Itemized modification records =
+-------+
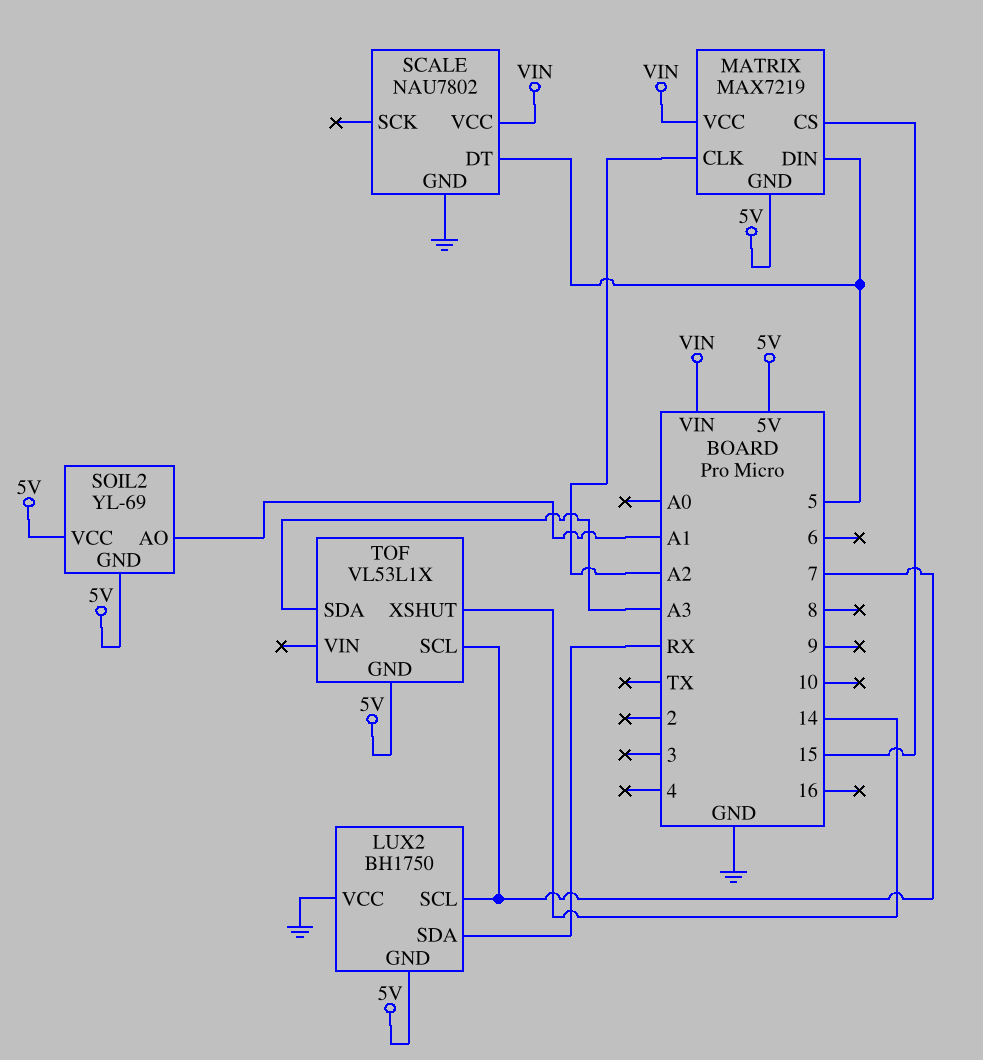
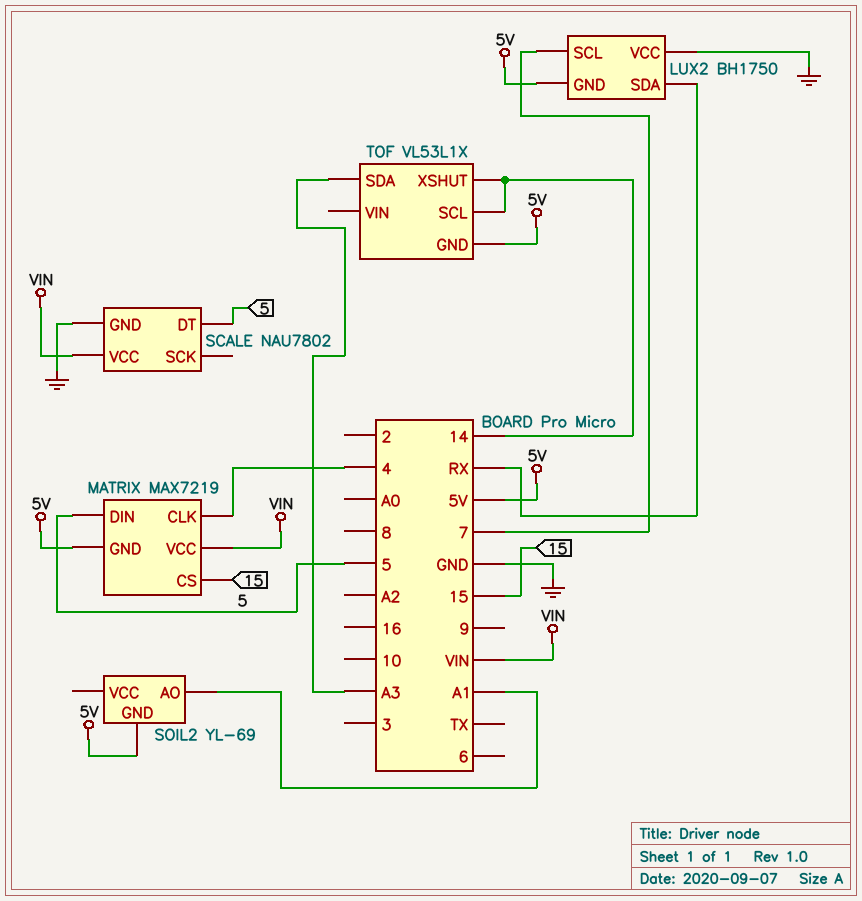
MATRIX pin CLK: A2 -> 4
SOIL2 pin VCC: 5V -> none
TOF pin SCL: 7 -> 14

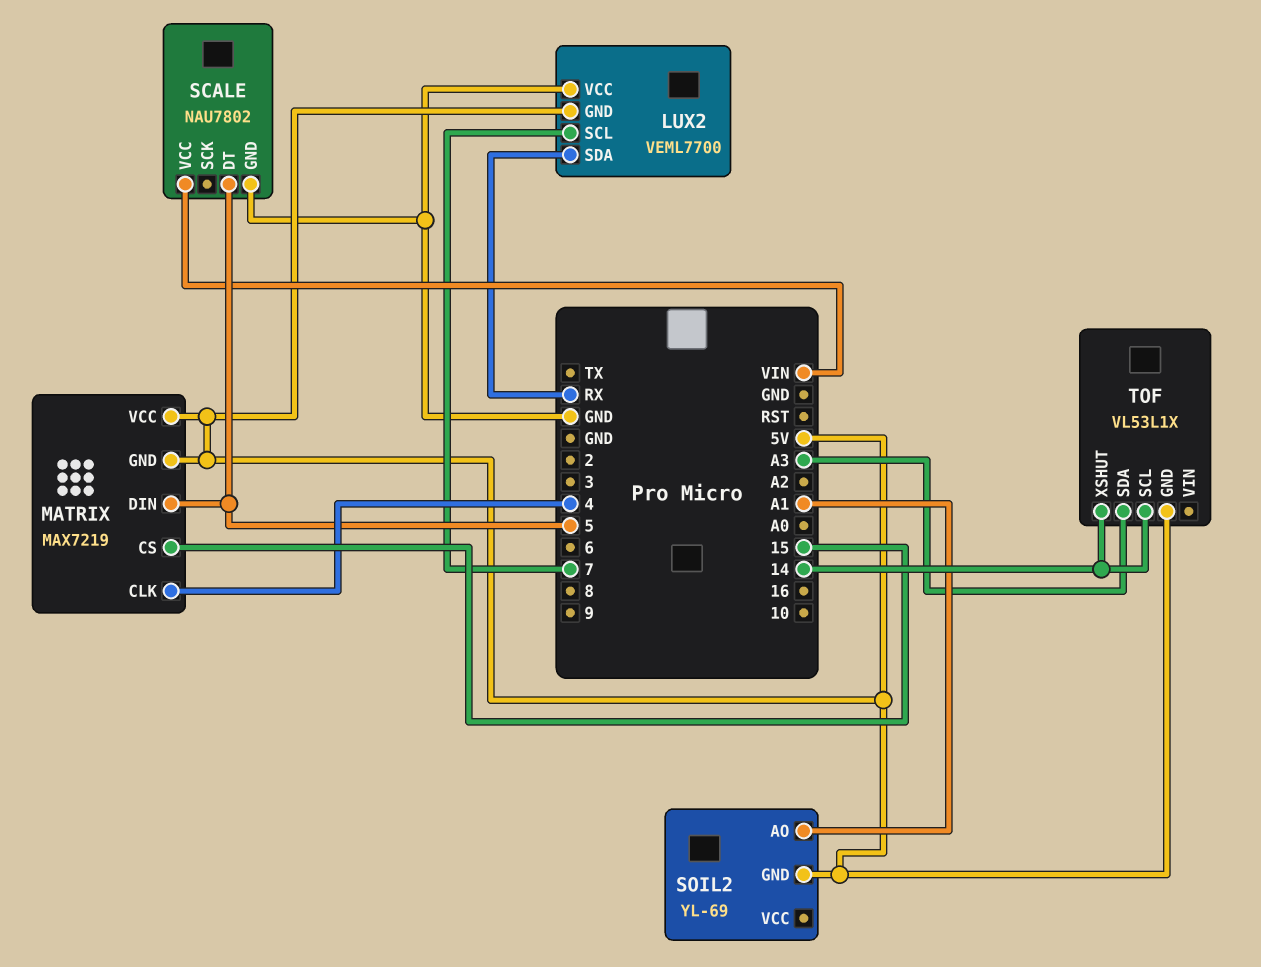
LUX2: BH1750 -> VEML7700
MATRIX pin VCC: VIN -> 5V

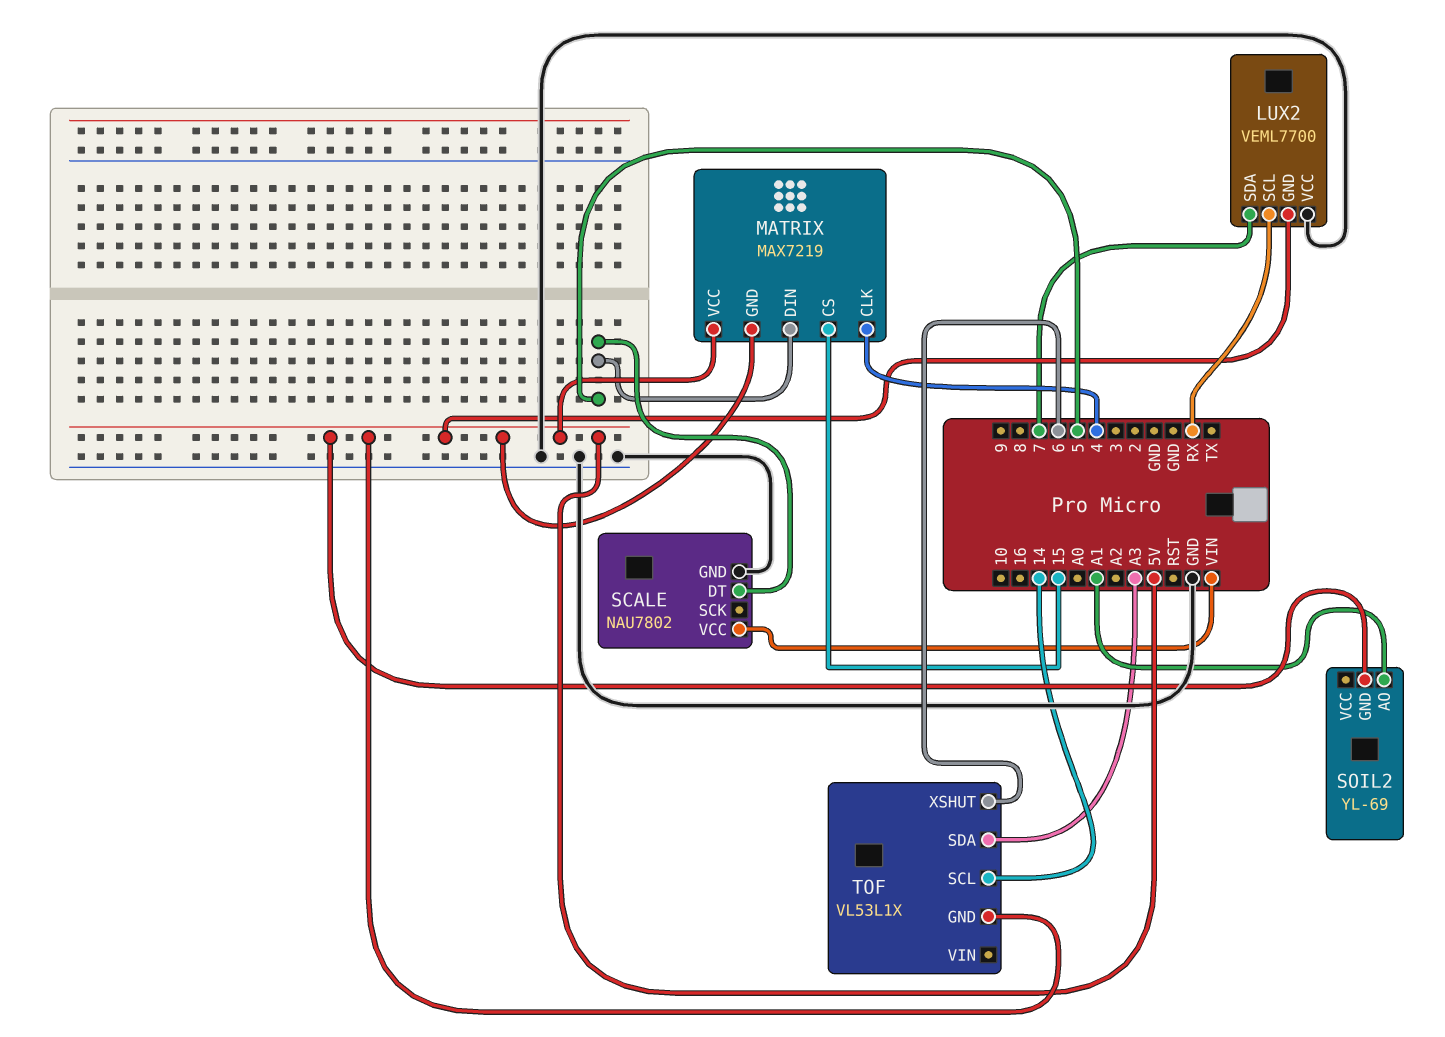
LUX2 pin SCL: 7 -> RX
LUX2 pin SDA: RX -> 7
TOF pin XSHUT: 14 -> 6

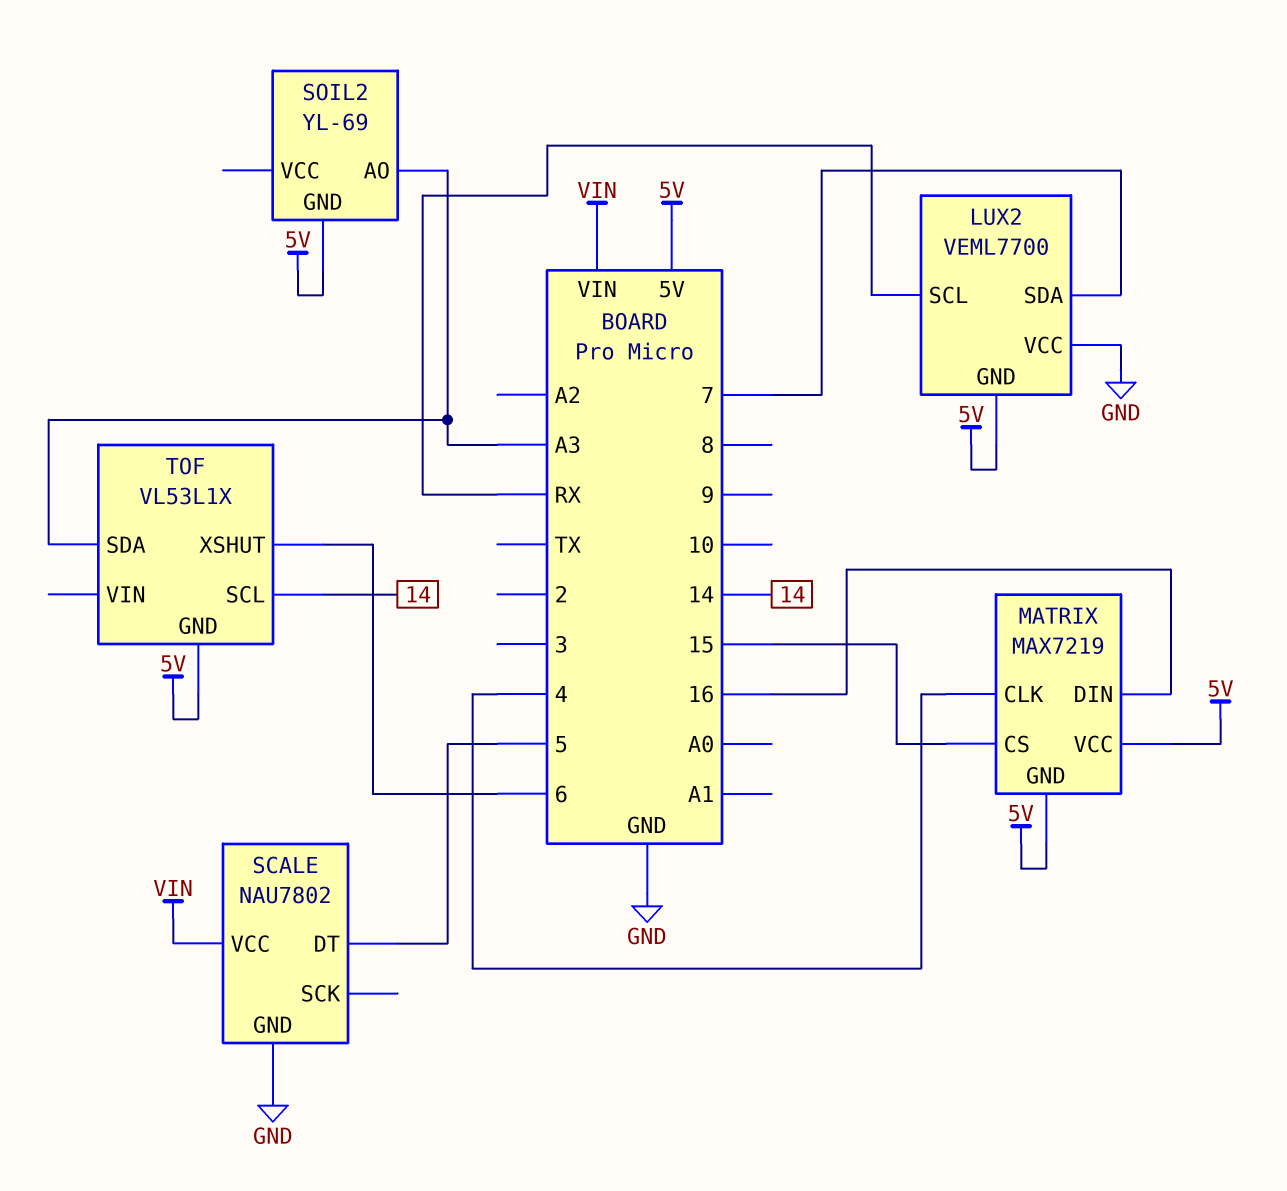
MATRIX pin DIN: 5 -> 16
SOIL2 pin AO: A1 -> A3

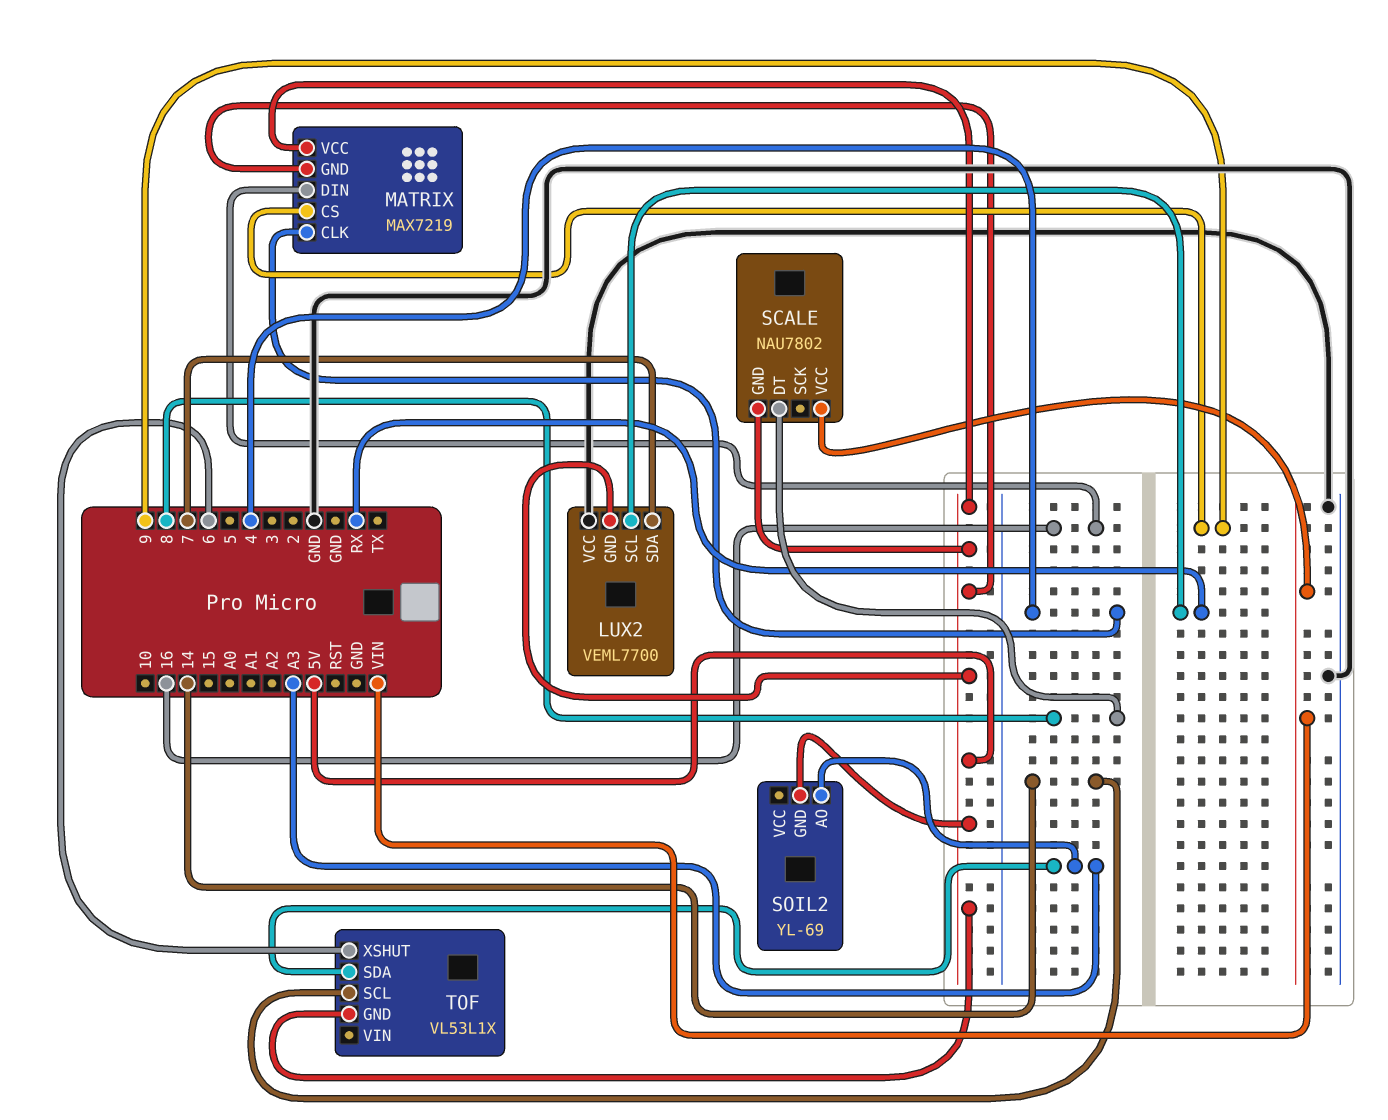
MATRIX pin CS: 15 -> 9
SCALE pin DT: 5 -> 8
SCALE pin GND: GND -> 5V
+-------+
PROBLEM = Every line from the one that holds "SOIL2 pin AO: A1 -> A3" to the last line of the records above goes into the answer, exactly as written; nothing else does, and no picture does either.

OUTPUT BELOW =
SOIL2 pin AO: A1 -> A3

MATRIX pin CS: 15 -> 9
SCALE pin DT: 5 -> 8
SCALE pin GND: GND -> 5V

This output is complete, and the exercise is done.